INPUT DATA –
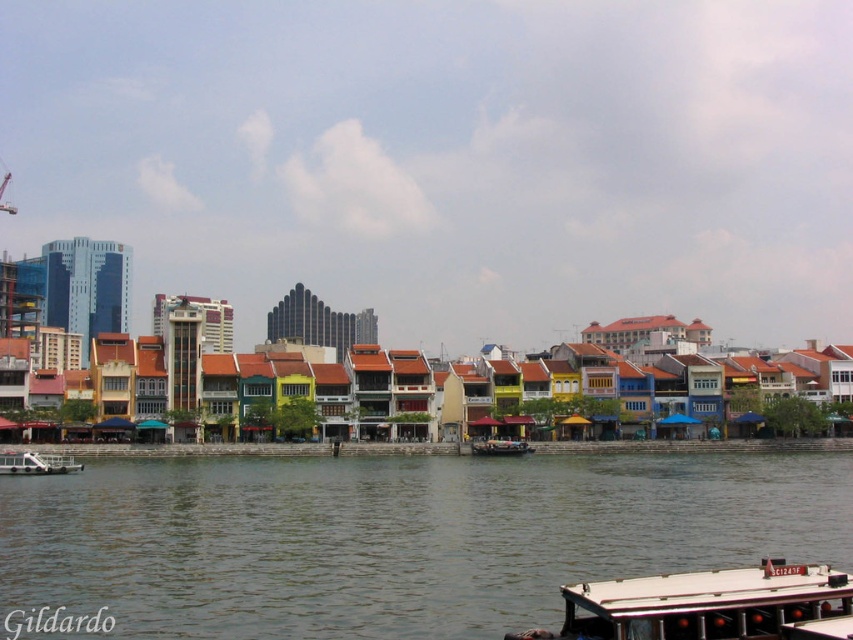
Which is in front, point (351, 547) or point (71, 468)?

Point (351, 547) is in front.

Is greenish water at lower center smaller than white plastic boat at lower left?

Actually, greenish water at lower center might be larger than white plastic boat at lower left.

Image resolution: width=853 pixels, height=640 pixels. I want to click on greenish water at lower center, so click(396, 536).

In order to click on greenish water at lower center in this screenshot , I will do `click(396, 536)`.

Is point (668, 616) more distant than point (492, 454)?

No, (668, 616) is closer to viewer.

Which of these two, white matte boat at lower right or white glossy boat at center, stands taller?

white matte boat at lower right is taller.

This screenshot has height=640, width=853. What do you see at coordinates (711, 605) in the screenshot?
I see `white matte boat at lower right` at bounding box center [711, 605].

Image resolution: width=853 pixels, height=640 pixels. Find the location of `white matte boat at lower right`. white matte boat at lower right is located at coordinates (711, 605).

Can you confirm if greenish water at lower center is wider than white glossy boat at center?

Correct, the width of greenish water at lower center exceeds that of white glossy boat at center.

Is greenish water at lower center in front of white glossy boat at center?

Yes.

This screenshot has width=853, height=640. Describe the element at coordinates (396, 536) in the screenshot. I see `greenish water at lower center` at that location.

At what (x,y) coordinates should I click in order to perform the action: click on greenish water at lower center. Please return your answer as a coordinate pair (x, y). This screenshot has height=640, width=853. Looking at the image, I should click on (396, 536).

WHAT THE TASK ASKS – Reproduce the lines above word for word, from first to last, omitting the pictures.

FINISHED EXERCISE –
Which is in front, point (351, 547) or point (71, 468)?

Point (351, 547) is in front.

Is greenish water at lower center smaller than white plastic boat at lower left?

Actually, greenish water at lower center might be larger than white plastic boat at lower left.

Image resolution: width=853 pixels, height=640 pixels. I want to click on greenish water at lower center, so click(396, 536).

In order to click on greenish water at lower center in this screenshot , I will do `click(396, 536)`.

Is point (668, 616) more distant than point (492, 454)?

No, (668, 616) is closer to viewer.

Which of these two, white matte boat at lower right or white glossy boat at center, stands taller?

white matte boat at lower right is taller.

This screenshot has height=640, width=853. What do you see at coordinates (711, 605) in the screenshot?
I see `white matte boat at lower right` at bounding box center [711, 605].

Image resolution: width=853 pixels, height=640 pixels. Find the location of `white matte boat at lower right`. white matte boat at lower right is located at coordinates (711, 605).

Can you confirm if greenish water at lower center is wider than white glossy boat at center?

Correct, the width of greenish water at lower center exceeds that of white glossy boat at center.

Is greenish water at lower center in front of white glossy boat at center?

Yes.

This screenshot has width=853, height=640. Describe the element at coordinates (396, 536) in the screenshot. I see `greenish water at lower center` at that location.

At what (x,y) coordinates should I click in order to perform the action: click on greenish water at lower center. Please return your answer as a coordinate pair (x, y). This screenshot has height=640, width=853. Looking at the image, I should click on (396, 536).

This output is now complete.